Only a slice of the listing below is wanted. Retype the lines from the one containing "(448, 342) = (488, 131): purple" through the one containing "(667, 262) = (268, 324): none -> yellow house", exactly, both ends included.

⟨

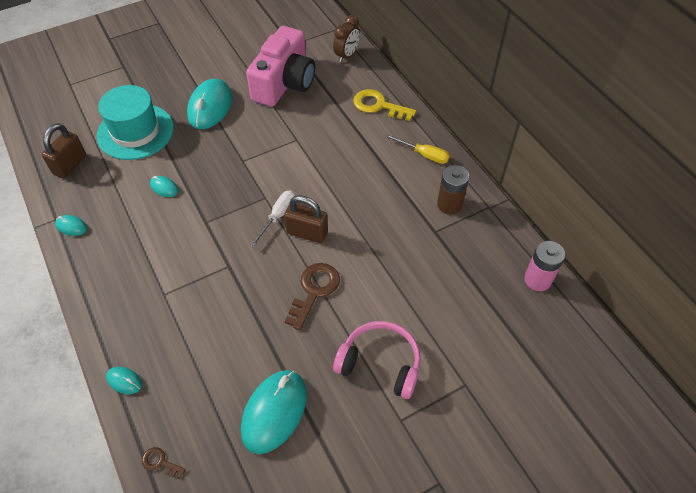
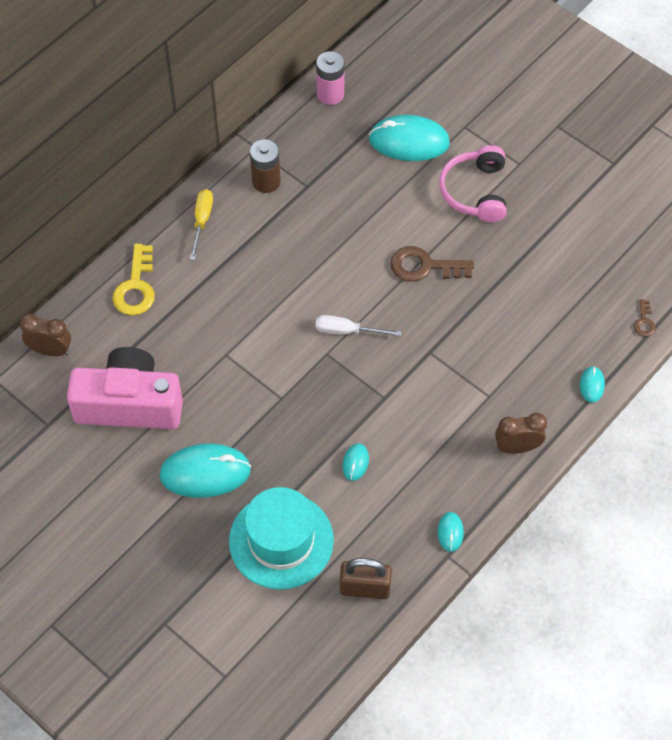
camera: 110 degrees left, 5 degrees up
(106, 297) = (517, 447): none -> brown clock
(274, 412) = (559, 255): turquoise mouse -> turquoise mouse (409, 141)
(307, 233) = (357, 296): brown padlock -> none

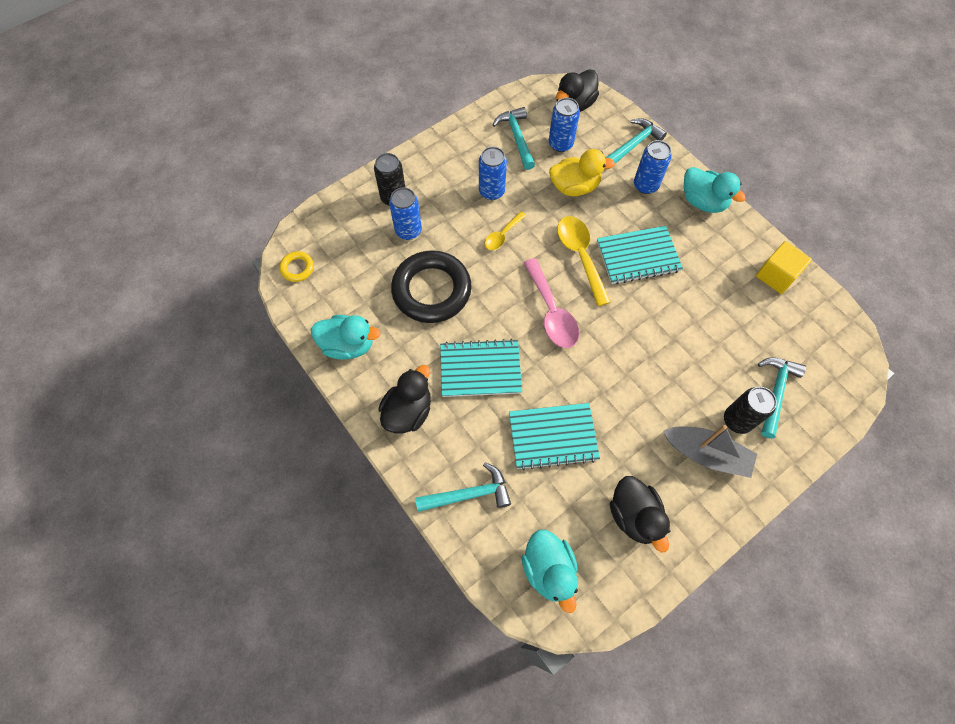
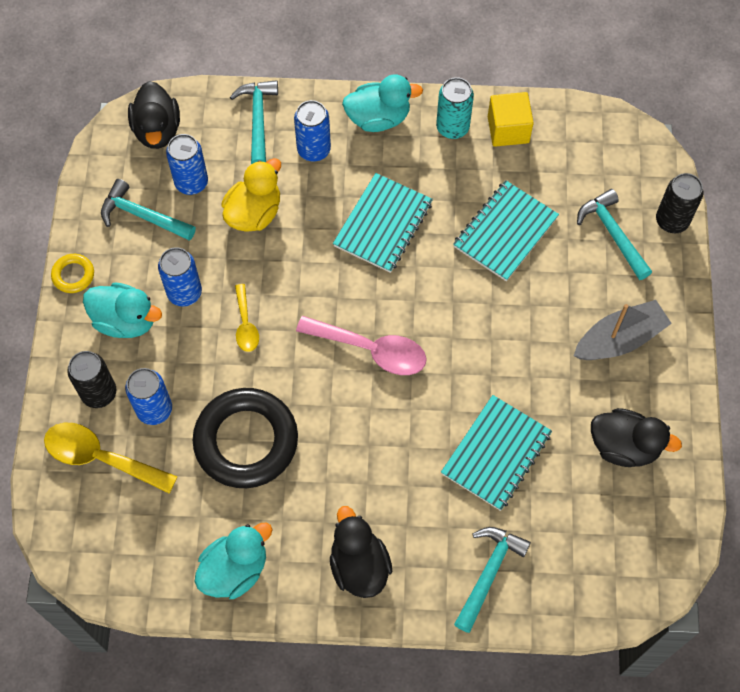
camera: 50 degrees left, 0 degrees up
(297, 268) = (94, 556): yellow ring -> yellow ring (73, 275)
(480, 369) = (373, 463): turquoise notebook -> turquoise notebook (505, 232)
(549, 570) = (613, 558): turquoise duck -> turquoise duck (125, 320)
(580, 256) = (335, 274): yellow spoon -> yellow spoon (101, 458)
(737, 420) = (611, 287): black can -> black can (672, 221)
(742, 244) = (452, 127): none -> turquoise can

⟩
⟨

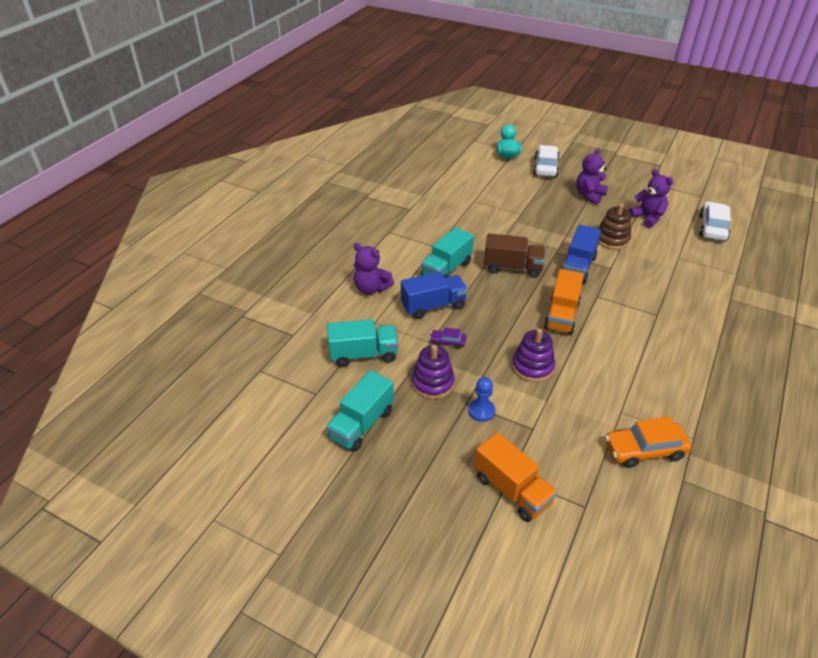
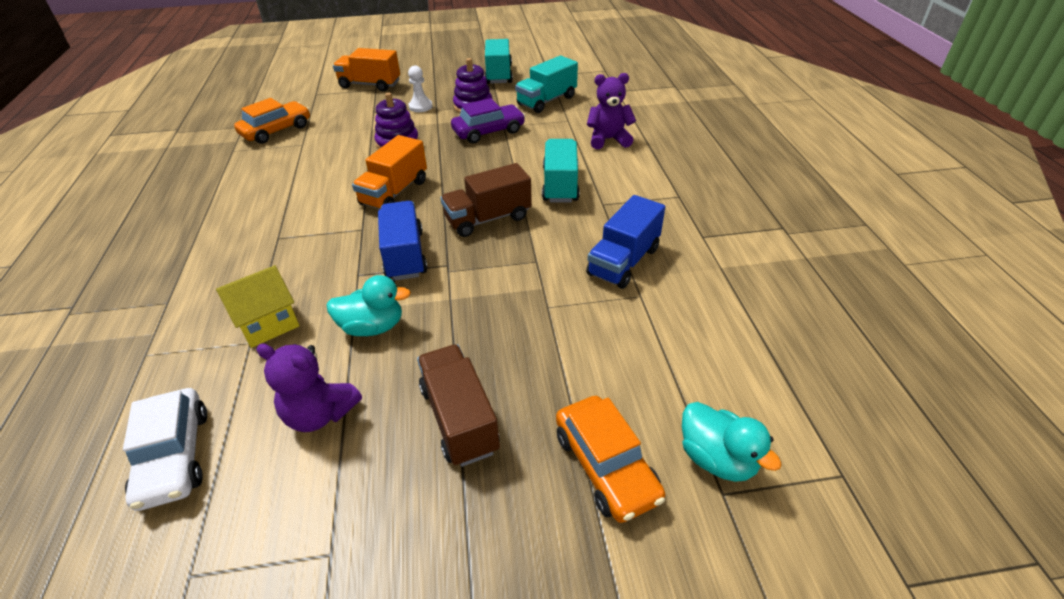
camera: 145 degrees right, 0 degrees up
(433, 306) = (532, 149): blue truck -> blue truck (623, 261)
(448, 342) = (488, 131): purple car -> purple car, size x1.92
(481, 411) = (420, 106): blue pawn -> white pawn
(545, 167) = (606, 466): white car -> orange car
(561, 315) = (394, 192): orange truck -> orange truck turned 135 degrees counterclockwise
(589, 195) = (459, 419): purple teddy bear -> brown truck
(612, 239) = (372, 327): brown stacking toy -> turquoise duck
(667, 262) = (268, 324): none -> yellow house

⟩

Answer to the problem:
(448, 342) = (488, 131): purple car -> purple car, size x1.92
(481, 411) = (420, 106): blue pawn -> white pawn
(545, 167) = (606, 466): white car -> orange car
(561, 315) = (394, 192): orange truck -> orange truck turned 135 degrees counterclockwise
(589, 195) = (459, 419): purple teddy bear -> brown truck
(612, 239) = (372, 327): brown stacking toy -> turquoise duck
(667, 262) = (268, 324): none -> yellow house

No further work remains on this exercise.